## WORK ORDER
Output exactly the lines below, starting with the line that has "C1: 33nF (GND, IC3/VBAT) -> 33nF (+3V3, GND)" and going on through the line that has "X1: 6MHz (IC1/PF0, W32)", both included, and no other lines.

(Structured diff data)
--- START ---

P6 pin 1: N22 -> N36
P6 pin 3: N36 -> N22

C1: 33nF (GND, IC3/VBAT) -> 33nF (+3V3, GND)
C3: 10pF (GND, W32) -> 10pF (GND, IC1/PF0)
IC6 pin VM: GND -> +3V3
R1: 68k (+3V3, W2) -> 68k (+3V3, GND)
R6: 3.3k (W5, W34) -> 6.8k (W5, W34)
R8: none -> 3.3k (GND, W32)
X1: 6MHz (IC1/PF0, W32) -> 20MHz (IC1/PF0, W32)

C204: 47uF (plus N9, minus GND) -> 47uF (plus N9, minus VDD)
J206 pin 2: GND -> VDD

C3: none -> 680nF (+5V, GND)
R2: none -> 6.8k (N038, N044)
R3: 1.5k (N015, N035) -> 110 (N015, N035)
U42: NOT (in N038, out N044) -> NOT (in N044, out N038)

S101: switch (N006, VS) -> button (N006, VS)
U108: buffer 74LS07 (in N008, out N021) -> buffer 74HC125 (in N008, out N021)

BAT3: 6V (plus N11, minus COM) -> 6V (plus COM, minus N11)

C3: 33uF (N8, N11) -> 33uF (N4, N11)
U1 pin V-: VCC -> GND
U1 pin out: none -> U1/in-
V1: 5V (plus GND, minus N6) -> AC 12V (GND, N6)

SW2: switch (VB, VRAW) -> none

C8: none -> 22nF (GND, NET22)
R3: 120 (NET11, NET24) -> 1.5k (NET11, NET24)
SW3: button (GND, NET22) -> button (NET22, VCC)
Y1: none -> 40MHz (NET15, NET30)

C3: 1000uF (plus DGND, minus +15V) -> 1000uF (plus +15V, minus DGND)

--- END ---

## WRITTEN SOLUTION
C1: 33nF (GND, IC3/VBAT) -> 33nF (+3V3, GND)
C3: 10pF (GND, W32) -> 10pF (GND, IC1/PF0)
IC6 pin VM: GND -> +3V3
R1: 68k (+3V3, W2) -> 68k (+3V3, GND)
R6: 3.3k (W5, W34) -> 6.8k (W5, W34)
R8: none -> 3.3k (GND, W32)
X1: 6MHz (IC1/PF0, W32) -> 20MHz (IC1/PF0, W32)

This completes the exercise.